» INSTRUCTIONS FOR THE TASK:
From the first line to the last, restate every record word for word, leaving out the pictures.

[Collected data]
= = = = = = =

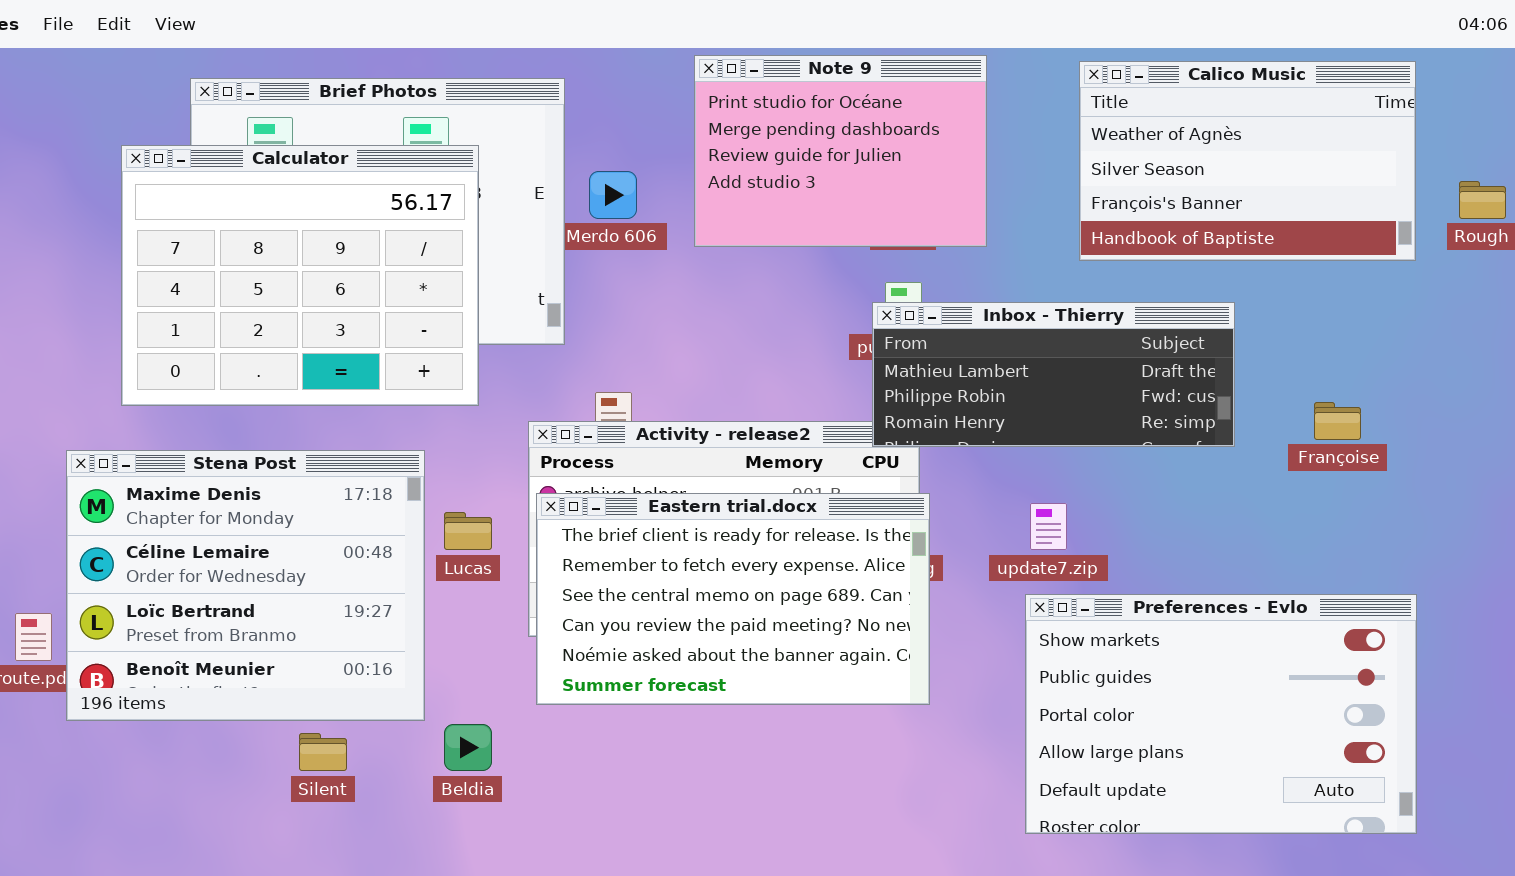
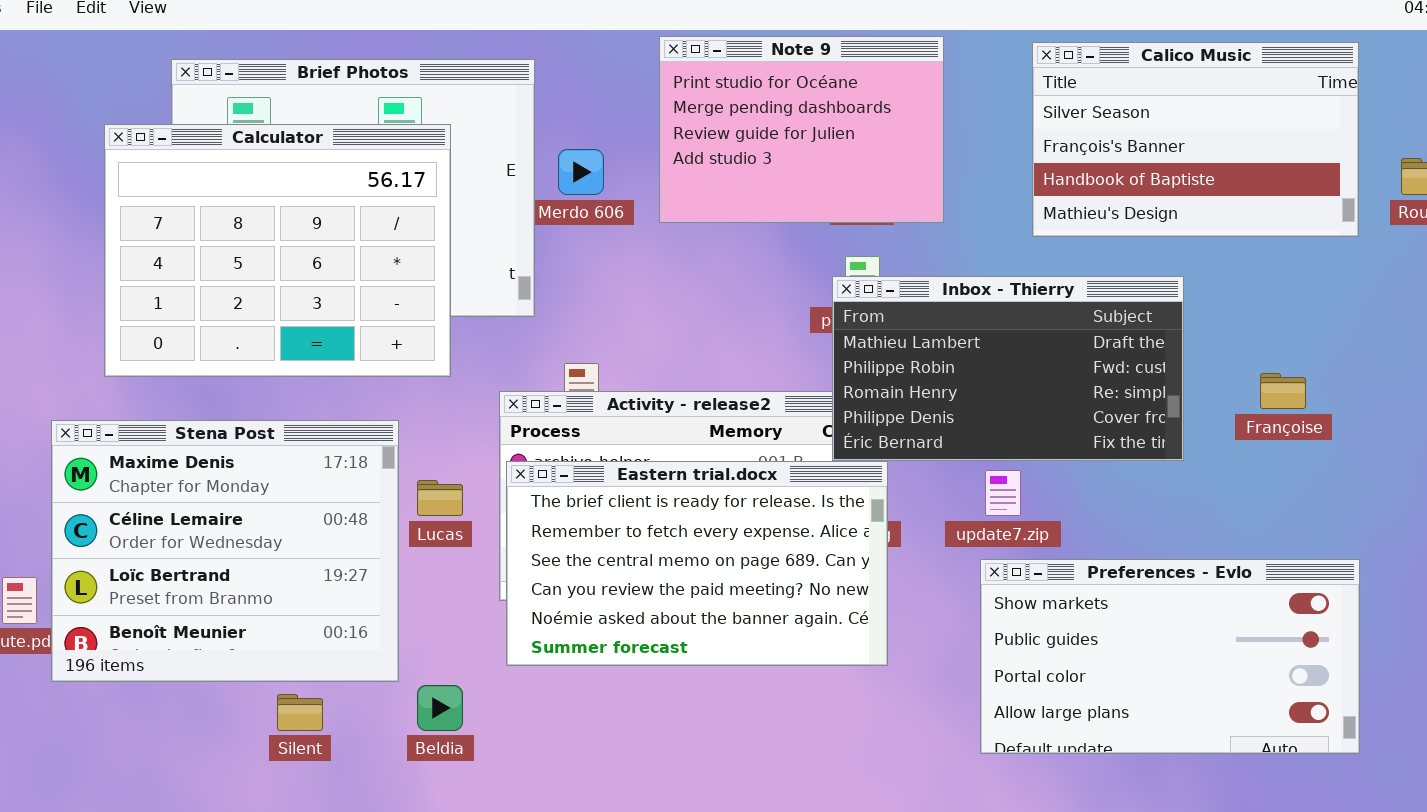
Calico Music: [1079,61,1416,261] -> [1032,42,1359,237], scrolled down 1 row
Inbox - Thierry: [872,302,1235,447] -> [832,276,1184,461], resized
Preferences - Evlo: [1025,594,1417,834] -> [980,559,1360,754], resized

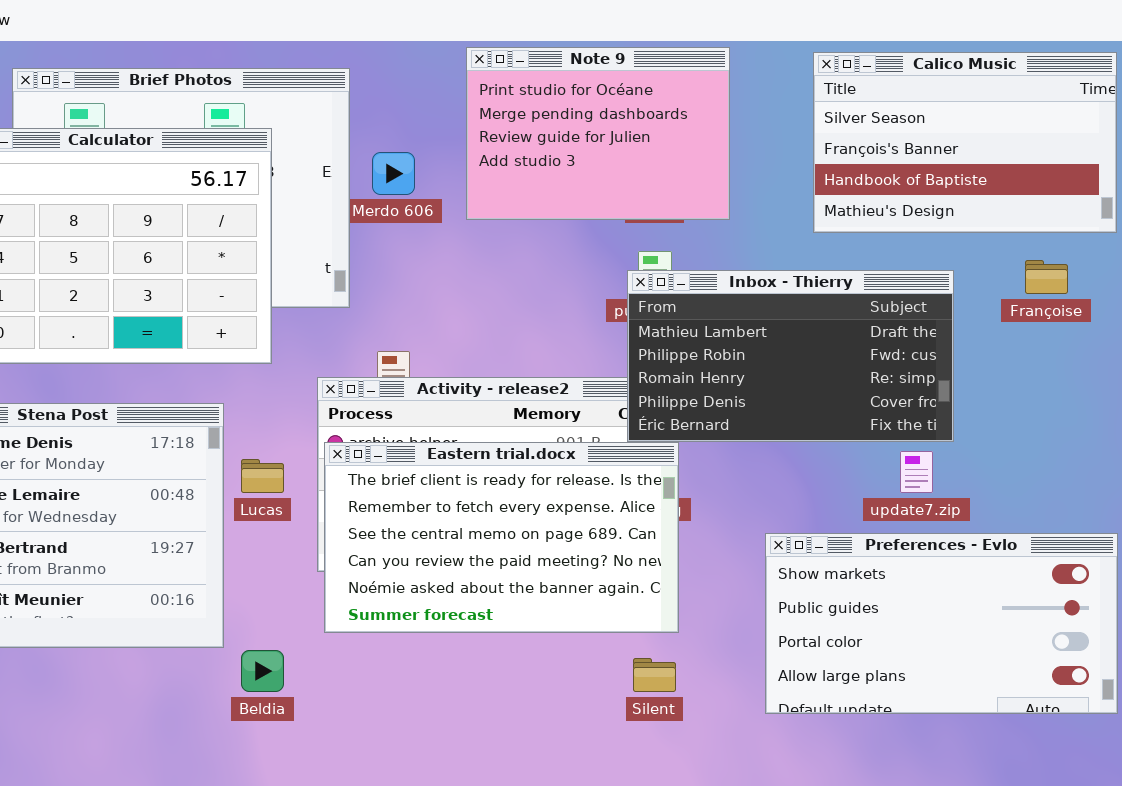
Françoise: [1260,373,1306,409] -> [1025,260,1068,294], moved
update7.zip: [985,470,1021,516] -> [900,451,933,493], moved
Silent: [277,694,323,731] -> [633,658,676,692], moved

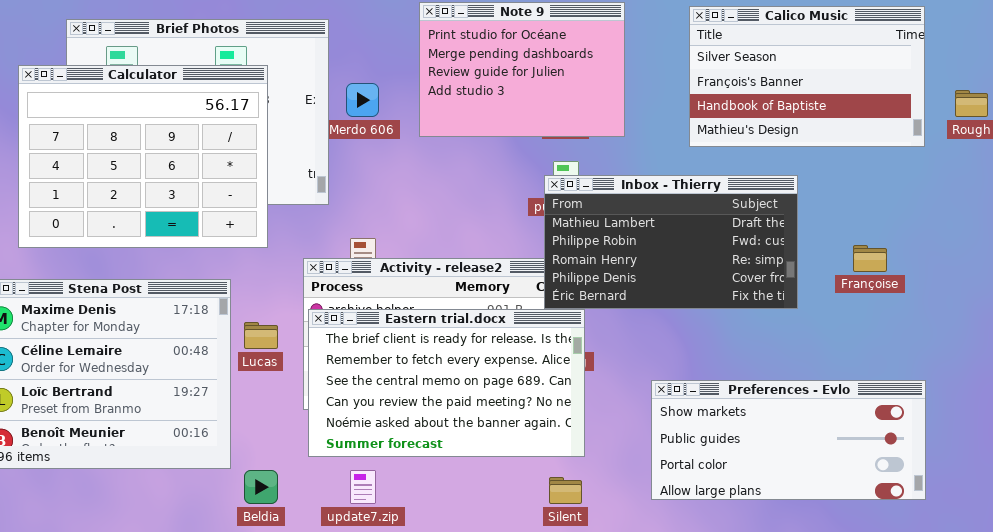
Françoise: [1025,260,1068,294] -> [853,245,887,272], moved
update7.zip: [900,451,933,493] -> [350,470,376,504], moved
Preferences - Evlo: [765,533,1118,714] -> [651,380,926,500], resized

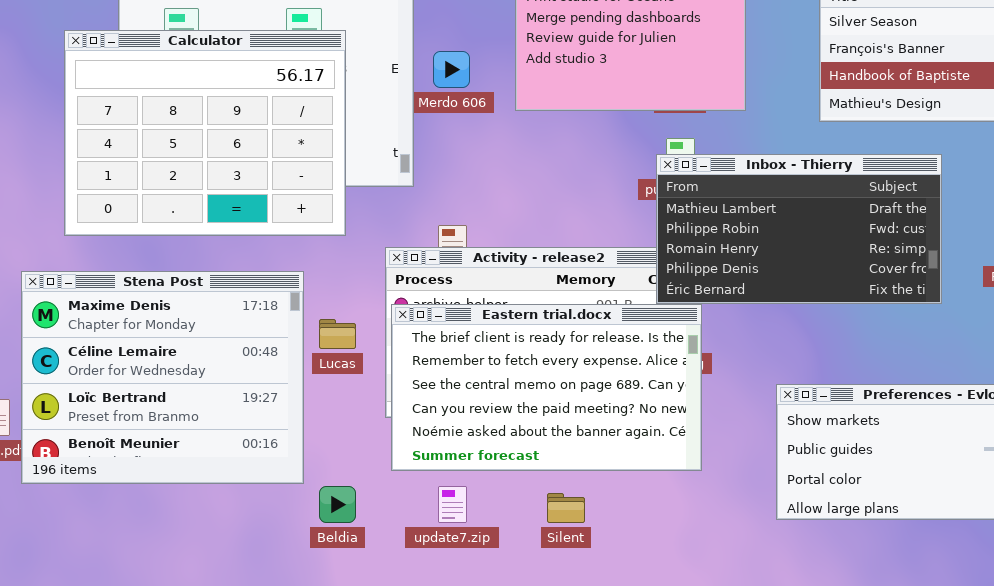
Silent: [549,477,582,504] -> [547,493,585,523], moved

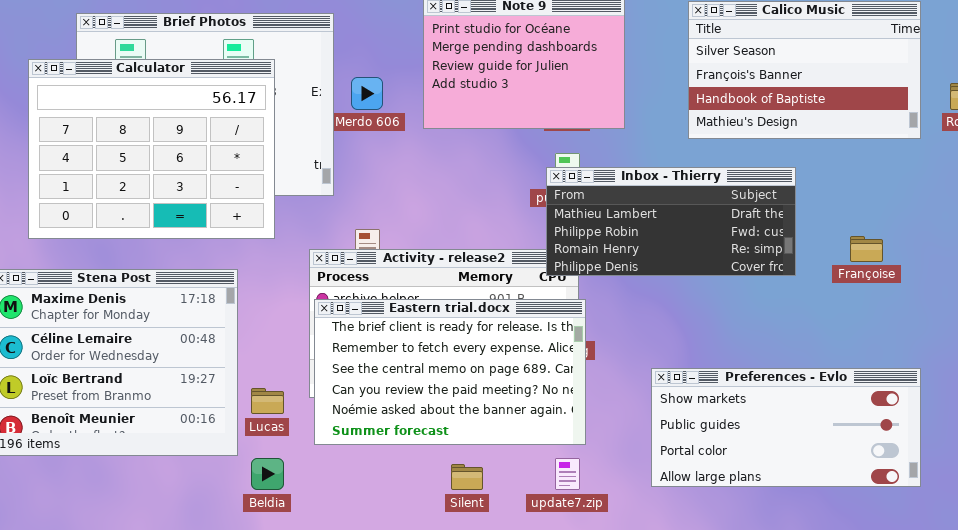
Inbox - Thierry: [656,154,942,304] -> [546,167,796,276], resized
Lucas: [319,319,356,349] -> [251,388,284,414], moved
update7.zip: [438,486,467,523] -> [555,458,580,490], moved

= = = = = = =

» WORKED SOLUTION:
Calico Music: [1079,61,1416,261] -> [1032,42,1359,237], scrolled down 1 row
Inbox - Thierry: [872,302,1235,447] -> [832,276,1184,461], resized
Preferences - Evlo: [1025,594,1417,834] -> [980,559,1360,754], resized

Françoise: [1260,373,1306,409] -> [1025,260,1068,294], moved
update7.zip: [985,470,1021,516] -> [900,451,933,493], moved
Silent: [277,694,323,731] -> [633,658,676,692], moved

Françoise: [1025,260,1068,294] -> [853,245,887,272], moved
update7.zip: [900,451,933,493] -> [350,470,376,504], moved
Preferences - Evlo: [765,533,1118,714] -> [651,380,926,500], resized

Silent: [549,477,582,504] -> [547,493,585,523], moved

Inbox - Thierry: [656,154,942,304] -> [546,167,796,276], resized
Lucas: [319,319,356,349] -> [251,388,284,414], moved
update7.zip: [438,486,467,523] -> [555,458,580,490], moved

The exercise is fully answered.